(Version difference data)
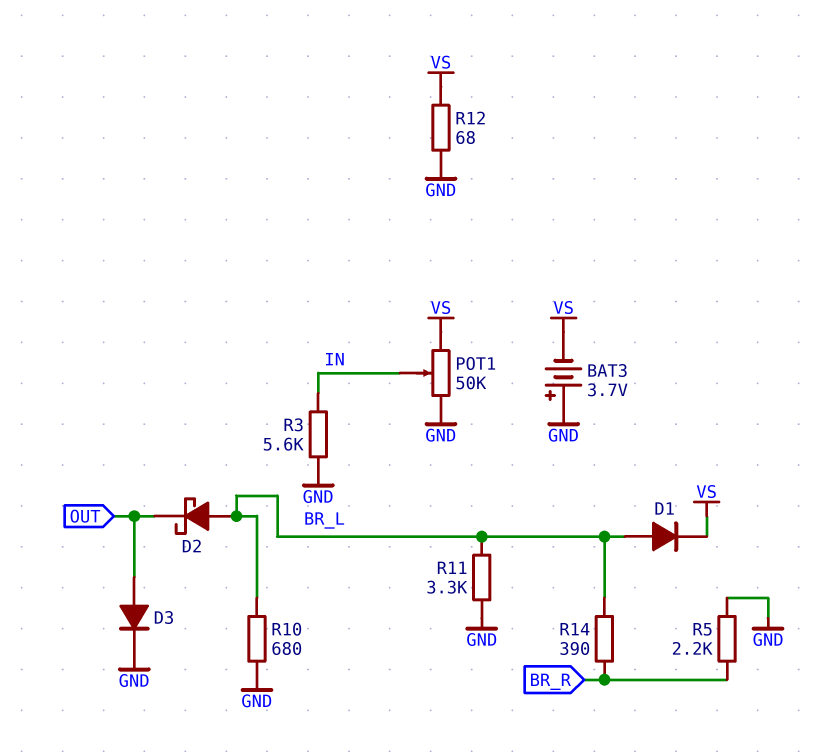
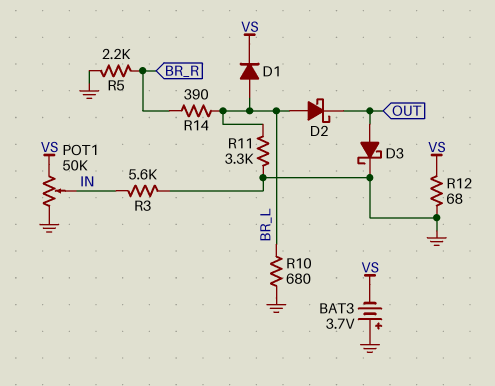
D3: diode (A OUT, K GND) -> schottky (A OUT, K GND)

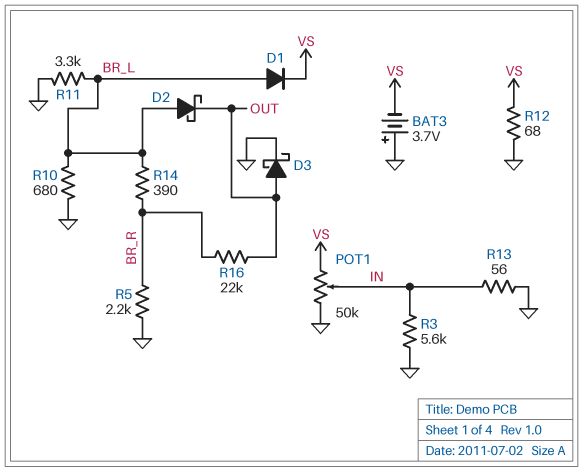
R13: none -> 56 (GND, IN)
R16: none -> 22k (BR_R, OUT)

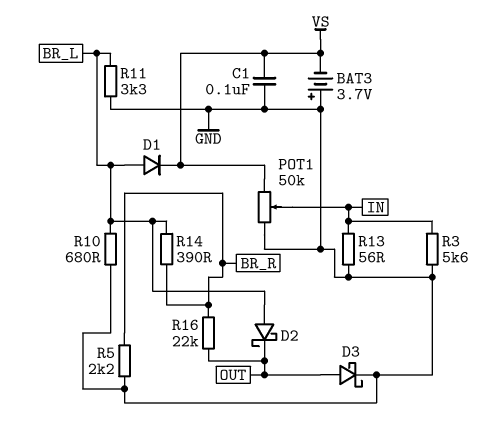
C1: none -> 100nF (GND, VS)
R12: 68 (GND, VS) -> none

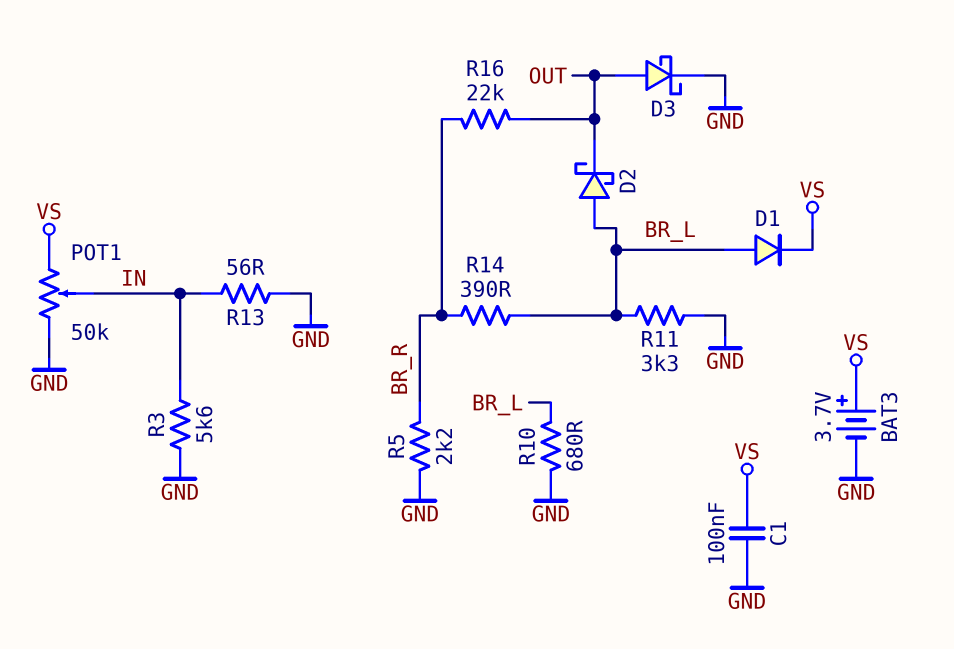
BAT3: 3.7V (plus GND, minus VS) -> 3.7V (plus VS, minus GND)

==

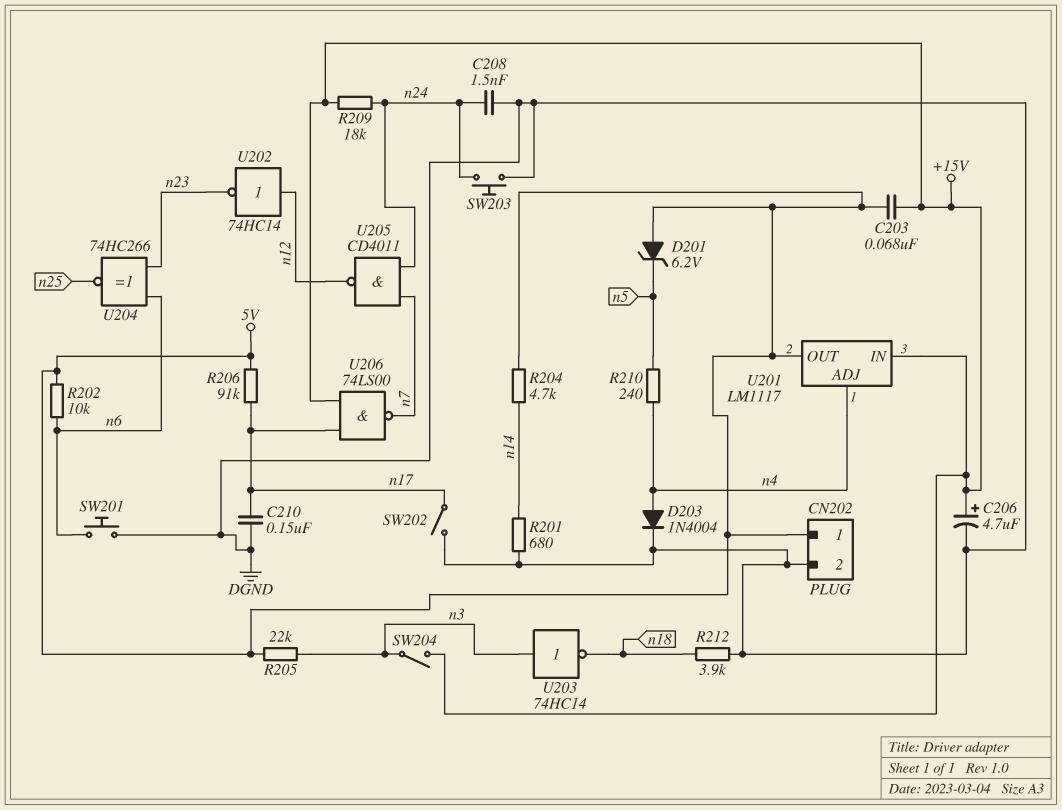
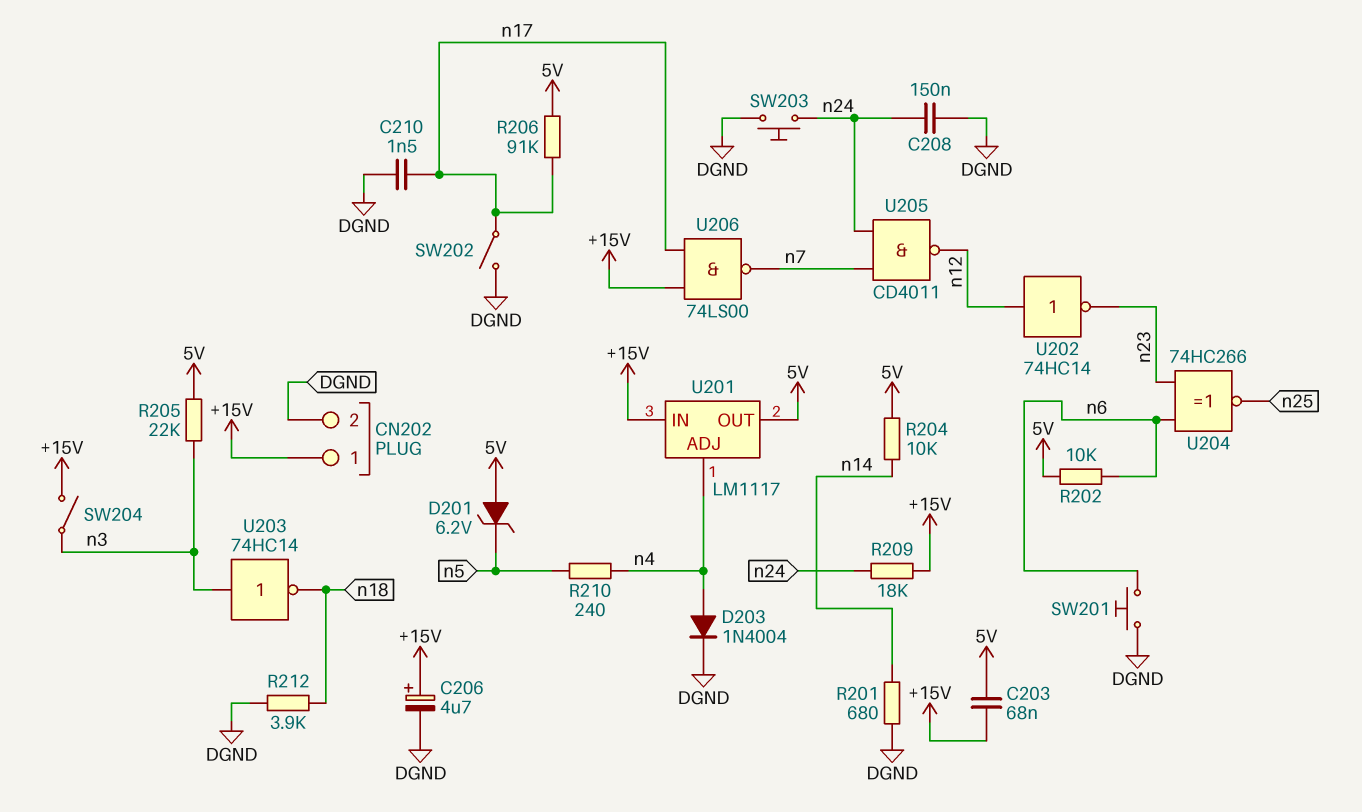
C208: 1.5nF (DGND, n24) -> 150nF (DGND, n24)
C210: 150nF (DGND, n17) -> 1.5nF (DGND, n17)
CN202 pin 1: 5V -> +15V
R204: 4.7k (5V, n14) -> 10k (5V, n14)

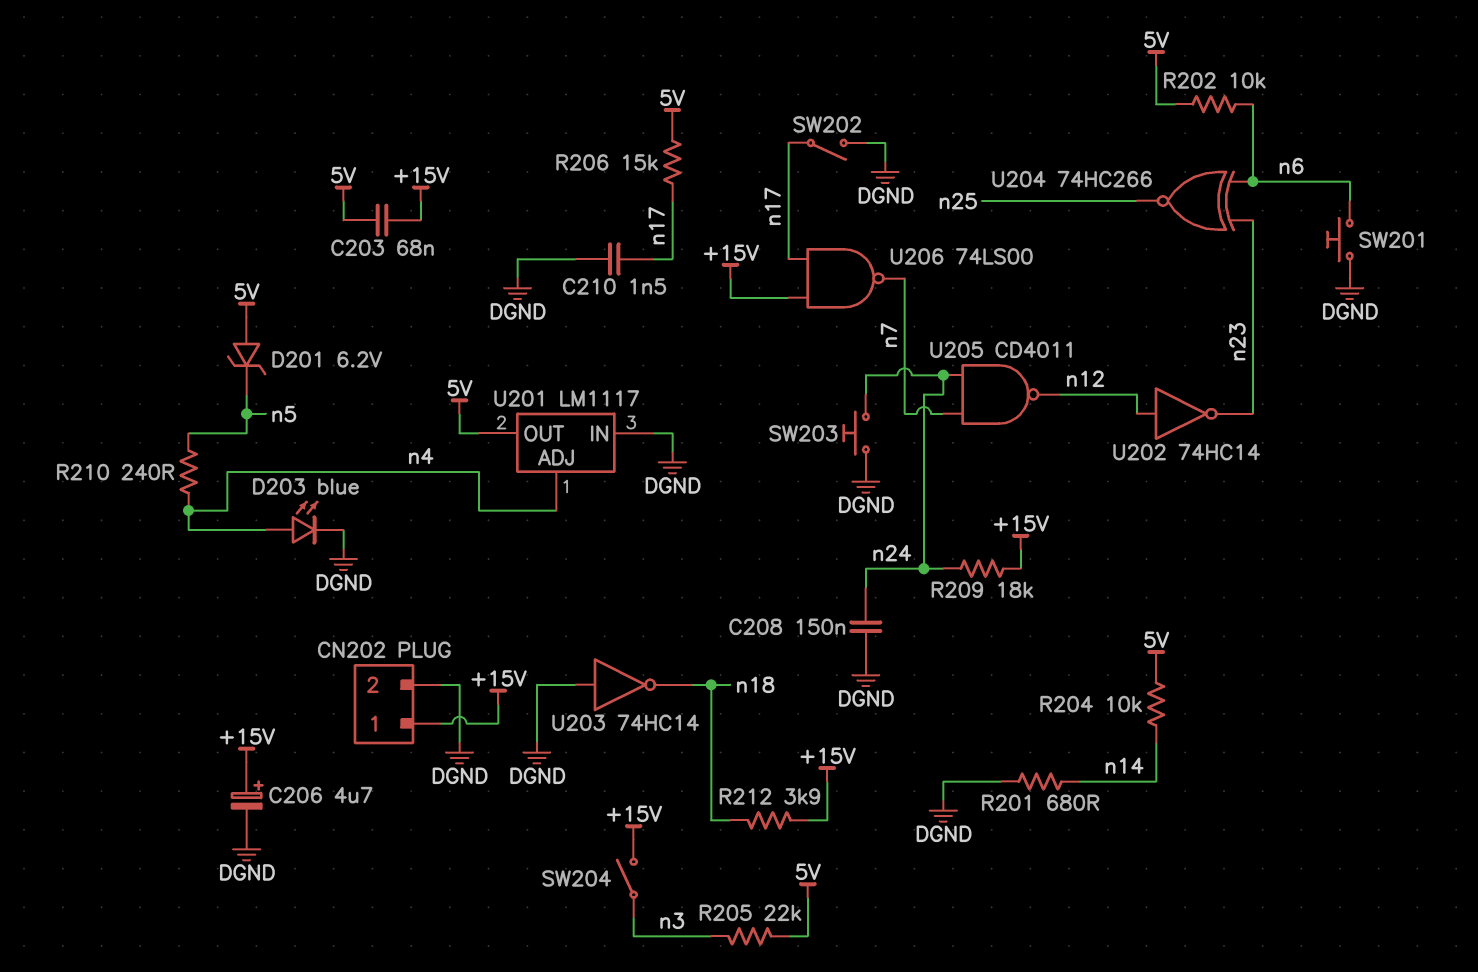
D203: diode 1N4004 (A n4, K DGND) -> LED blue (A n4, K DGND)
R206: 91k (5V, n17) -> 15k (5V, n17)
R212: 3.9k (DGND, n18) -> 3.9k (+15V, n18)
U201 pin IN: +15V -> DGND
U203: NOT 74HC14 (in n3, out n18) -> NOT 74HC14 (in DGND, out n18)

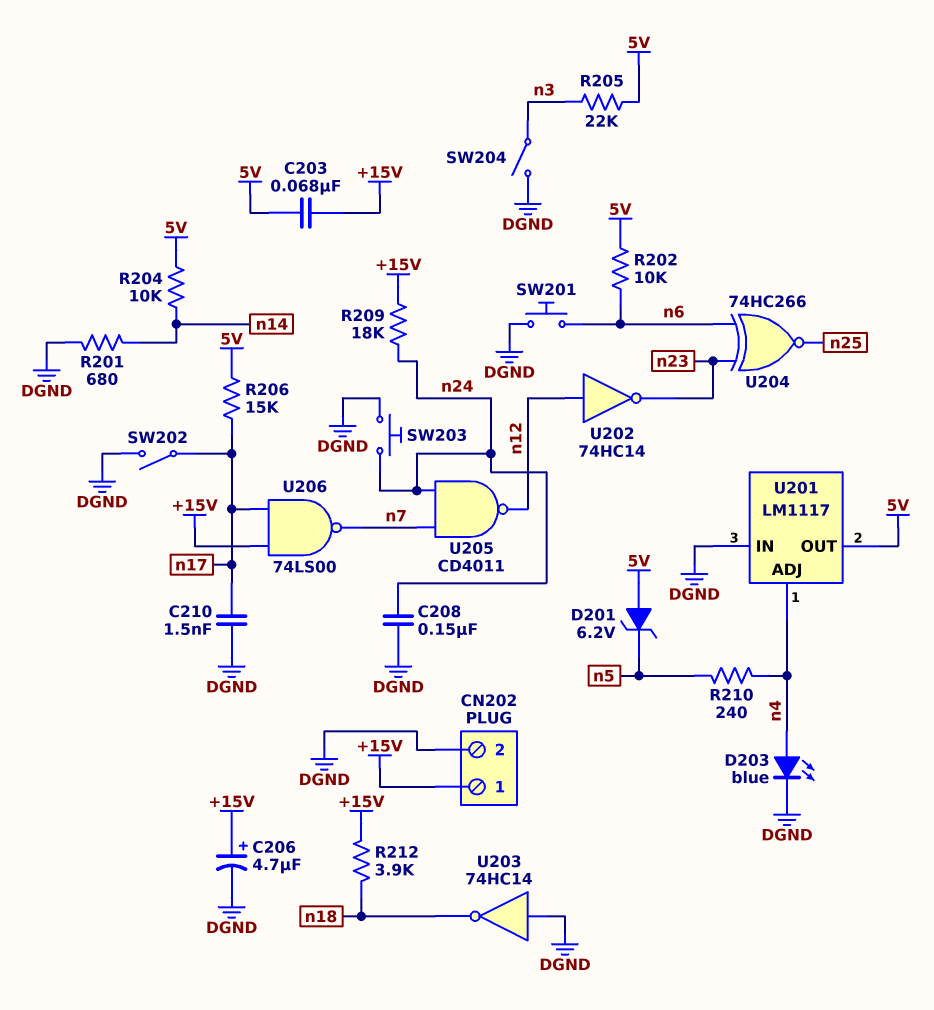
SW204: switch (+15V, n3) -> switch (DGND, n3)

---

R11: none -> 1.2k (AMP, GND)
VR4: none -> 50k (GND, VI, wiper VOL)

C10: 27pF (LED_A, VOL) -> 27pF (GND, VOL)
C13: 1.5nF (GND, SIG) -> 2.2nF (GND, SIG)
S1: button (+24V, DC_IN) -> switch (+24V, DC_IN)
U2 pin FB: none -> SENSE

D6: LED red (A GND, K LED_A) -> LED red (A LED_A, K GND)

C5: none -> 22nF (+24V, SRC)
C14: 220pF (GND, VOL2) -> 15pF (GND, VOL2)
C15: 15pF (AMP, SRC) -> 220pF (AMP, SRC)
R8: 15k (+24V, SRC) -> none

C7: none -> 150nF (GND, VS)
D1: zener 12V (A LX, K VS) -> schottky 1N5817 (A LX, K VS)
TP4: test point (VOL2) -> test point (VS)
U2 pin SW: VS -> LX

Work required
Each line above starting at the one holding "D3: diode (A" and ending at the one holding "BAT3: 3.7V (plus" should be set down exactly as it stands, both ends included, with no pictures.

Answer below
D3: diode (A OUT, K GND) -> schottky (A OUT, K GND)

R13: none -> 56 (GND, IN)
R16: none -> 22k (BR_R, OUT)

C1: none -> 100nF (GND, VS)
R12: 68 (GND, VS) -> none

BAT3: 3.7V (plus GND, minus VS) -> 3.7V (plus VS, minus GND)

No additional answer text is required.